**Exercise aim**
The data must be returned in full and exactly as given.
── Records provided ──
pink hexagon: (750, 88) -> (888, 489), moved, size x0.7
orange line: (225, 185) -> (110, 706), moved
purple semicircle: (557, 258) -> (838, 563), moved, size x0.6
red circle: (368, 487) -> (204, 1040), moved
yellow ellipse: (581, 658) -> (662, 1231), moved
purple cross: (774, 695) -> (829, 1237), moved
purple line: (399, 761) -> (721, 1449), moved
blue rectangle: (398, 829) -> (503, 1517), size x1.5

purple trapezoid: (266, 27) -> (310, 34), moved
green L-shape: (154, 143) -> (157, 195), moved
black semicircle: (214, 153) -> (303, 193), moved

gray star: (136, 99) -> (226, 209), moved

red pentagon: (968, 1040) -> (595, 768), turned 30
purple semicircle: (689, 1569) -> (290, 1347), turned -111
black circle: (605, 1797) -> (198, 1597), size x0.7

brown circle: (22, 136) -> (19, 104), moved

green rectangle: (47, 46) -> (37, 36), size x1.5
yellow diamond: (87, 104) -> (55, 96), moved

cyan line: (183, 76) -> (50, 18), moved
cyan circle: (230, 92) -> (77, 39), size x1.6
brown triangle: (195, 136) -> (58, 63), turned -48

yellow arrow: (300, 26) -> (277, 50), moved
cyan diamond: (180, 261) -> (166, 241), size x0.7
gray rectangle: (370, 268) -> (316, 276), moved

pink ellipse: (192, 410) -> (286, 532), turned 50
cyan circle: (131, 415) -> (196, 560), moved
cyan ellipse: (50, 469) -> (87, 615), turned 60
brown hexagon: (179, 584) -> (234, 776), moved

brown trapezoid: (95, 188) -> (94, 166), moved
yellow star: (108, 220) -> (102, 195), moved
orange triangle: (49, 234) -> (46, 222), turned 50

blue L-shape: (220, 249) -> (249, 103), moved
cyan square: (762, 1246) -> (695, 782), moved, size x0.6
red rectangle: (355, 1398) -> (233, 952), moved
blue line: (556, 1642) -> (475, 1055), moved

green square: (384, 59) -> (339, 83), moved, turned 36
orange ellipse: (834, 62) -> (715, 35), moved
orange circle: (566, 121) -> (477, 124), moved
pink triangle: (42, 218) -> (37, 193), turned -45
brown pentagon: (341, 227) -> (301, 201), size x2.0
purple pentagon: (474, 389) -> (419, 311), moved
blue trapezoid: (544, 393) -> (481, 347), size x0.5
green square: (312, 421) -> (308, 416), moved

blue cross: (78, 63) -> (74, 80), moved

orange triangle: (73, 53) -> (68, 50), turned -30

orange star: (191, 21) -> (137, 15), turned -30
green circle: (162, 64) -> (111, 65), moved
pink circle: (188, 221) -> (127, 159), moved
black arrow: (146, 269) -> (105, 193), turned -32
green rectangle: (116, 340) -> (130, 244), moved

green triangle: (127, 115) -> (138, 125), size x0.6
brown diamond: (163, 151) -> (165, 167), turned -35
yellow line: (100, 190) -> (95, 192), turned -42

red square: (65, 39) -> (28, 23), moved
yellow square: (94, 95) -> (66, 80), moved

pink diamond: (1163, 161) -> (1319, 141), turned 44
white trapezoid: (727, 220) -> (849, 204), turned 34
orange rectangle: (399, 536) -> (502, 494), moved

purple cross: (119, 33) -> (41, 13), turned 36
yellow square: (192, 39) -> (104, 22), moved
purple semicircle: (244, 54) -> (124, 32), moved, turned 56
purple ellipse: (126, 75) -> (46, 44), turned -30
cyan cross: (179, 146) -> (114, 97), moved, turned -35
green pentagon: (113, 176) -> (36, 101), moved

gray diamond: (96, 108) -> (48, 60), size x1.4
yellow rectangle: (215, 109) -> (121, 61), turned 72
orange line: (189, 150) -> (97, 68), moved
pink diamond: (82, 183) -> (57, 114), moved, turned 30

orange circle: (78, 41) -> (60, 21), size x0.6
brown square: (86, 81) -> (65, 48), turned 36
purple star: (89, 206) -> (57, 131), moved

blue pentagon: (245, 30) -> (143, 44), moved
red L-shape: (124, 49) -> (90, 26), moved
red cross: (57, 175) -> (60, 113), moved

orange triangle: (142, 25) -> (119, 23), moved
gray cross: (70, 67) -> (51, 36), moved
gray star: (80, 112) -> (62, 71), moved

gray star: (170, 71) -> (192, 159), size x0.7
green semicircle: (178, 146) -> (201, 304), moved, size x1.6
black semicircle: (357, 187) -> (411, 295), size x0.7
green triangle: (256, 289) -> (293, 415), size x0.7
───
**The completed task**
pink hexagon: (750, 88) -> (888, 489), moved, size x0.7
orange line: (225, 185) -> (110, 706), moved
purple semicircle: (557, 258) -> (838, 563), moved, size x0.6
red circle: (368, 487) -> (204, 1040), moved
yellow ellipse: (581, 658) -> (662, 1231), moved
purple cross: (774, 695) -> (829, 1237), moved
purple line: (399, 761) -> (721, 1449), moved
blue rectangle: (398, 829) -> (503, 1517), size x1.5

purple trapezoid: (266, 27) -> (310, 34), moved
green L-shape: (154, 143) -> (157, 195), moved
black semicircle: (214, 153) -> (303, 193), moved

gray star: (136, 99) -> (226, 209), moved

red pentagon: (968, 1040) -> (595, 768), turned 30
purple semicircle: (689, 1569) -> (290, 1347), turned -111
black circle: (605, 1797) -> (198, 1597), size x0.7

brown circle: (22, 136) -> (19, 104), moved

green rectangle: (47, 46) -> (37, 36), size x1.5
yellow diamond: (87, 104) -> (55, 96), moved

cyan line: (183, 76) -> (50, 18), moved
cyan circle: (230, 92) -> (77, 39), size x1.6
brown triangle: (195, 136) -> (58, 63), turned -48

yellow arrow: (300, 26) -> (277, 50), moved
cyan diamond: (180, 261) -> (166, 241), size x0.7
gray rectangle: (370, 268) -> (316, 276), moved

pink ellipse: (192, 410) -> (286, 532), turned 50
cyan circle: (131, 415) -> (196, 560), moved
cyan ellipse: (50, 469) -> (87, 615), turned 60
brown hexagon: (179, 584) -> (234, 776), moved

brown trapezoid: (95, 188) -> (94, 166), moved
yellow star: (108, 220) -> (102, 195), moved
orange triangle: (49, 234) -> (46, 222), turned 50

blue L-shape: (220, 249) -> (249, 103), moved
cyan square: (762, 1246) -> (695, 782), moved, size x0.6
red rectangle: (355, 1398) -> (233, 952), moved
blue line: (556, 1642) -> (475, 1055), moved

green square: (384, 59) -> (339, 83), moved, turned 36
orange ellipse: (834, 62) -> (715, 35), moved
orange circle: (566, 121) -> (477, 124), moved
pink triangle: (42, 218) -> (37, 193), turned -45
brown pentagon: (341, 227) -> (301, 201), size x2.0
purple pentagon: (474, 389) -> (419, 311), moved
blue trapezoid: (544, 393) -> (481, 347), size x0.5
green square: (312, 421) -> (308, 416), moved

blue cross: (78, 63) -> (74, 80), moved

orange triangle: (73, 53) -> (68, 50), turned -30

orange star: (191, 21) -> (137, 15), turned -30
green circle: (162, 64) -> (111, 65), moved
pink circle: (188, 221) -> (127, 159), moved
black arrow: (146, 269) -> (105, 193), turned -32
green rectangle: (116, 340) -> (130, 244), moved

green triangle: (127, 115) -> (138, 125), size x0.6
brown diamond: (163, 151) -> (165, 167), turned -35
yellow line: (100, 190) -> (95, 192), turned -42

red square: (65, 39) -> (28, 23), moved
yellow square: (94, 95) -> (66, 80), moved

pink diamond: (1163, 161) -> (1319, 141), turned 44
white trapezoid: (727, 220) -> (849, 204), turned 34
orange rectangle: (399, 536) -> (502, 494), moved

purple cross: (119, 33) -> (41, 13), turned 36
yellow square: (192, 39) -> (104, 22), moved
purple semicircle: (244, 54) -> (124, 32), moved, turned 56
purple ellipse: (126, 75) -> (46, 44), turned -30
cyan cross: (179, 146) -> (114, 97), moved, turned -35
green pentagon: (113, 176) -> (36, 101), moved

gray diamond: (96, 108) -> (48, 60), size x1.4
yellow rectangle: (215, 109) -> (121, 61), turned 72
orange line: (189, 150) -> (97, 68), moved
pink diamond: (82, 183) -> (57, 114), moved, turned 30

orange circle: (78, 41) -> (60, 21), size x0.6
brown square: (86, 81) -> (65, 48), turned 36
purple star: (89, 206) -> (57, 131), moved

blue pentagon: (245, 30) -> (143, 44), moved
red L-shape: (124, 49) -> (90, 26), moved
red cross: (57, 175) -> (60, 113), moved

orange triangle: (142, 25) -> (119, 23), moved
gray cross: (70, 67) -> (51, 36), moved
gray star: (80, 112) -> (62, 71), moved

gray star: (170, 71) -> (192, 159), size x0.7
green semicircle: (178, 146) -> (201, 304), moved, size x1.6
black semicircle: (357, 187) -> (411, 295), size x0.7
green triangle: (256, 289) -> (293, 415), size x0.7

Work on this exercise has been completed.